## Task statement
Type out the entries again, keeping every word unchanged.

Detected change data
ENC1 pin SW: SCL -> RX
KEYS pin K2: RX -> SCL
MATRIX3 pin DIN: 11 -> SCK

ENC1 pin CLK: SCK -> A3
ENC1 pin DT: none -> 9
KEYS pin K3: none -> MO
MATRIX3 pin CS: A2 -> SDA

## Written answer
ENC1 pin SW: SCL -> RX
KEYS pin K2: RX -> SCL
MATRIX3 pin DIN: 11 -> SCK

ENC1 pin CLK: SCK -> A3
ENC1 pin DT: none -> 9
KEYS pin K3: none -> MO
MATRIX3 pin CS: A2 -> SDA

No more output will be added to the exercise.